__Your assignment__. Whatever comes before the line containing "SONAR pin TRIG: D5 -> D3" stays out; transcribe that line and all that follow to the end of the records exactly, with no pictures.

__Records supplied__.
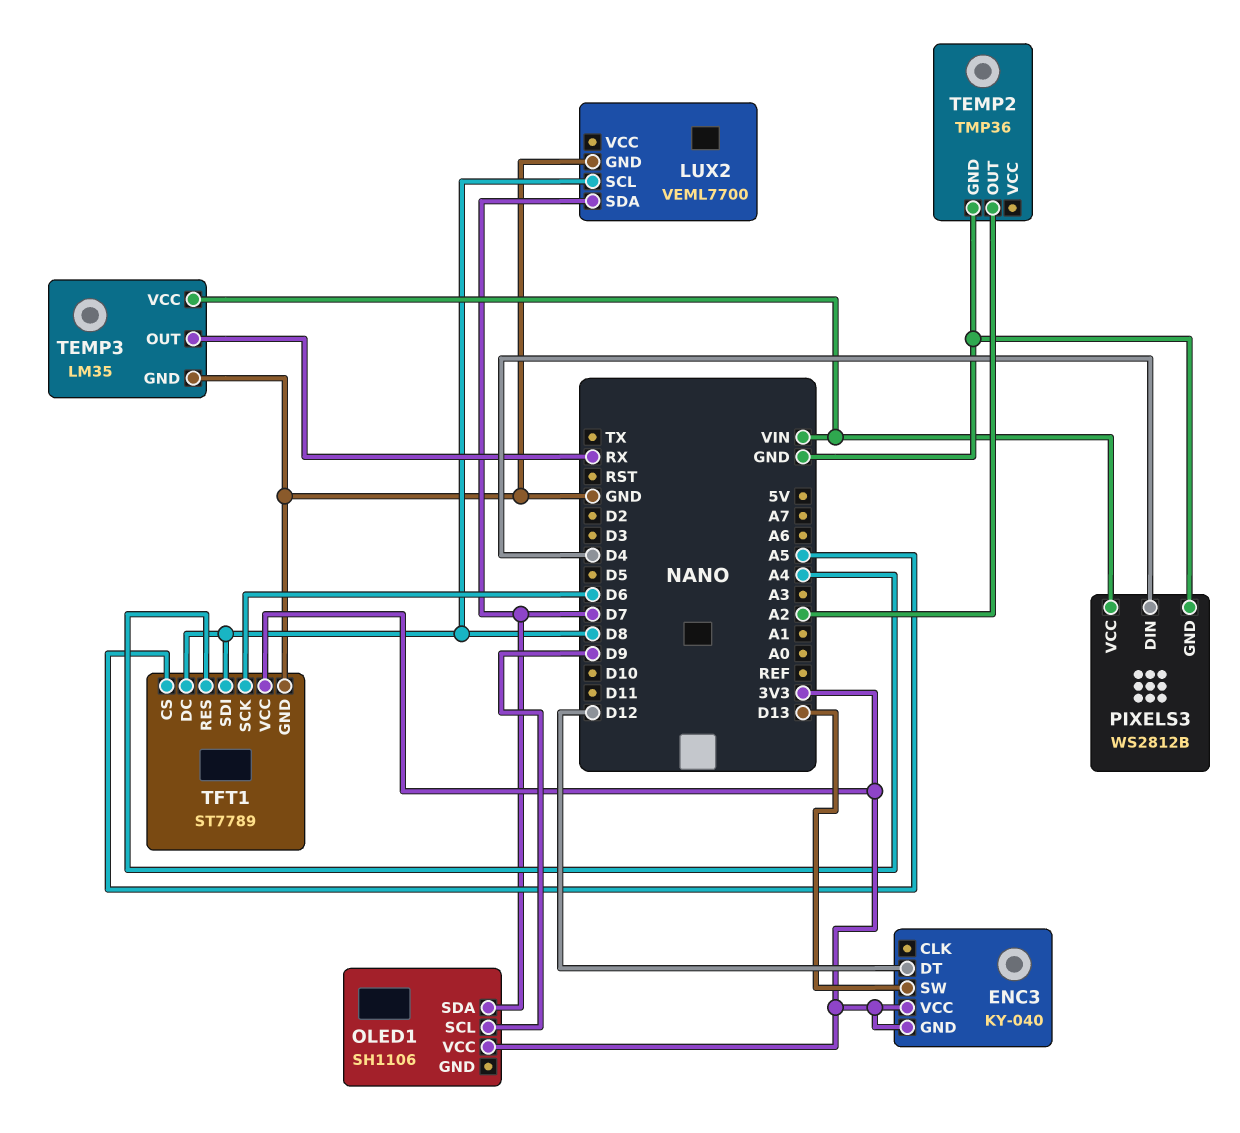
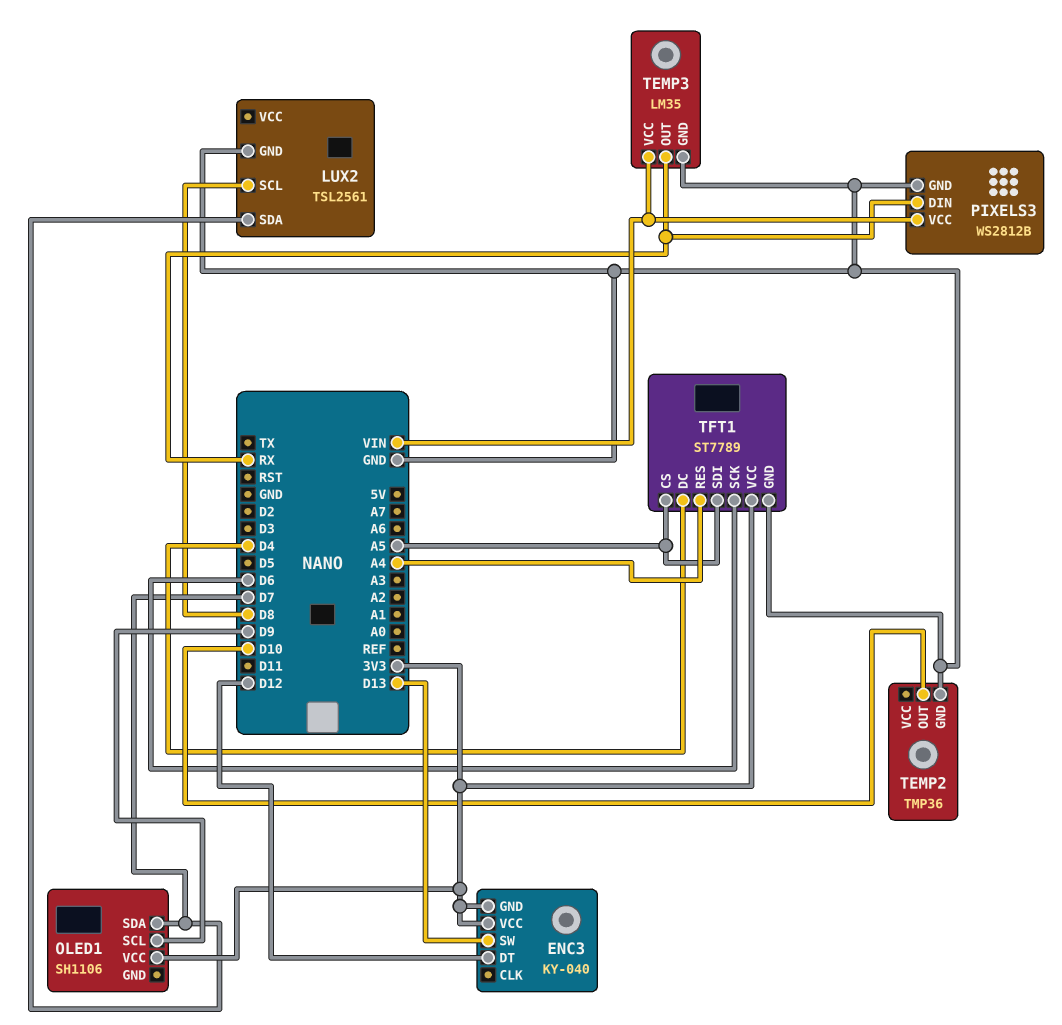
LUX2: VEML7700 -> TSL2561
PIXELS3 pin DIN: D4 -> RX
TEMP2 pin OUT: A2 -> D10
TFT1 pin DC: D8 -> D4
TFT1 pin SDI: D8 -> A5

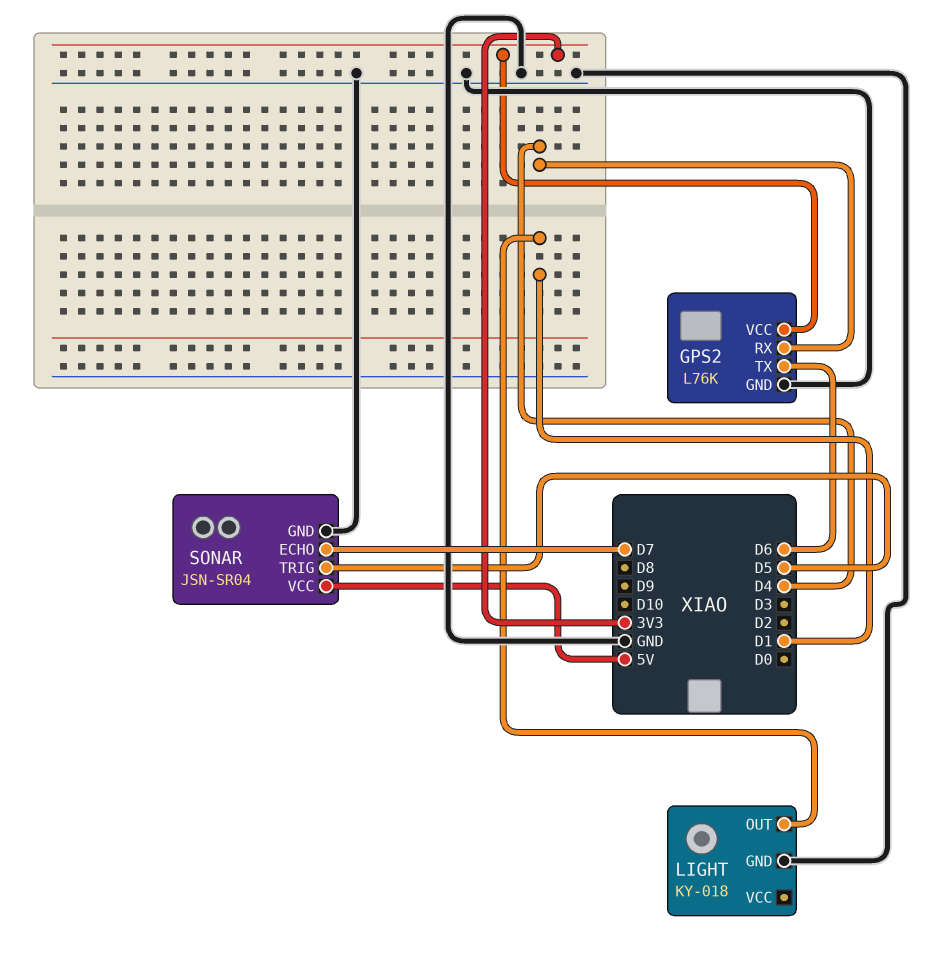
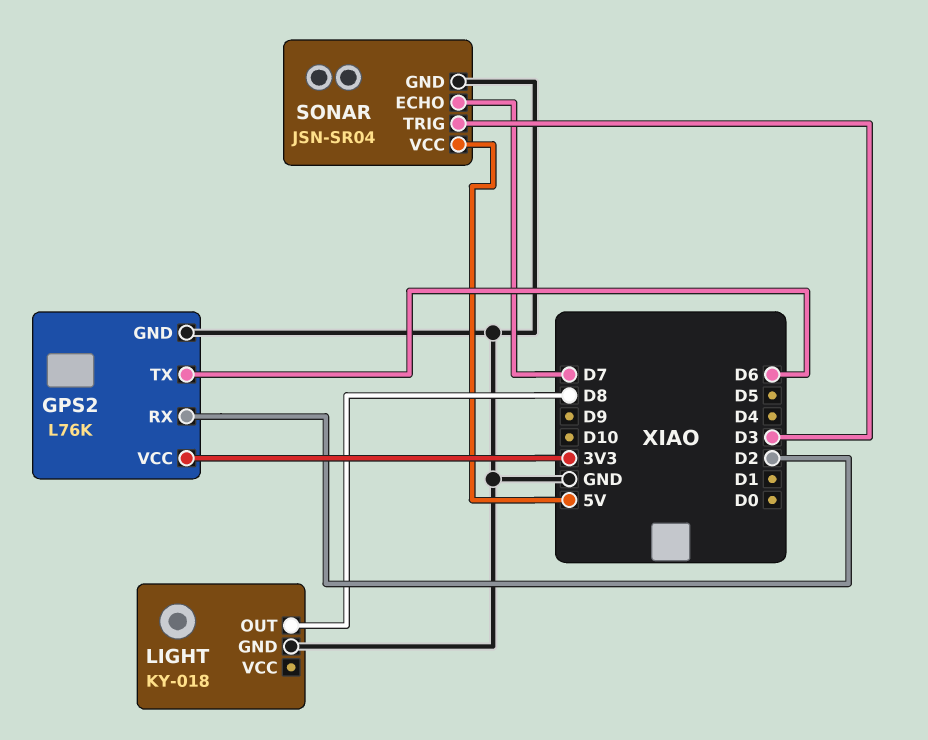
GPS2 pin RX: D4 -> D2
LIGHT pin OUT: D1 -> D8
SONAR pin TRIG: D5 -> D3

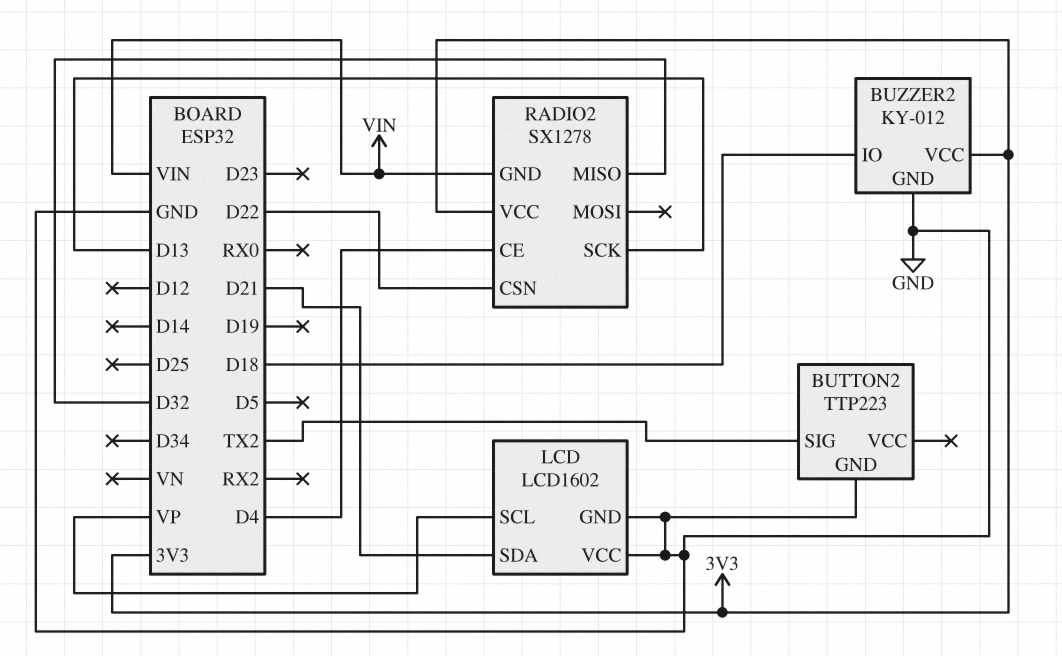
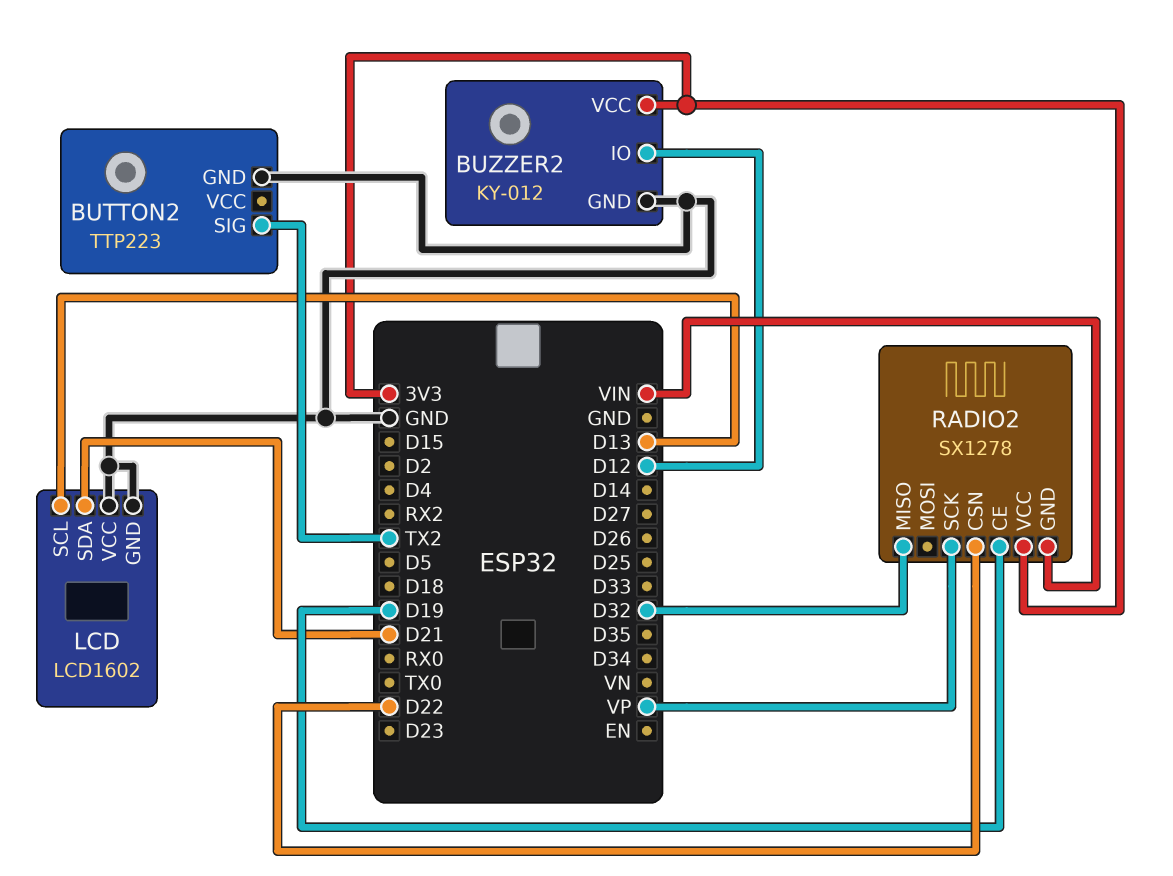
BUZZER2 pin IO: D18 -> D12
LCD pin SCL: VP -> D13
RADIO2 pin CE: D4 -> D19
RADIO2 pin SCK: D13 -> VP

__Result of this task__.
SONAR pin TRIG: D5 -> D3

BUZZER2 pin IO: D18 -> D12
LCD pin SCL: VP -> D13
RADIO2 pin CE: D4 -> D19
RADIO2 pin SCK: D13 -> VP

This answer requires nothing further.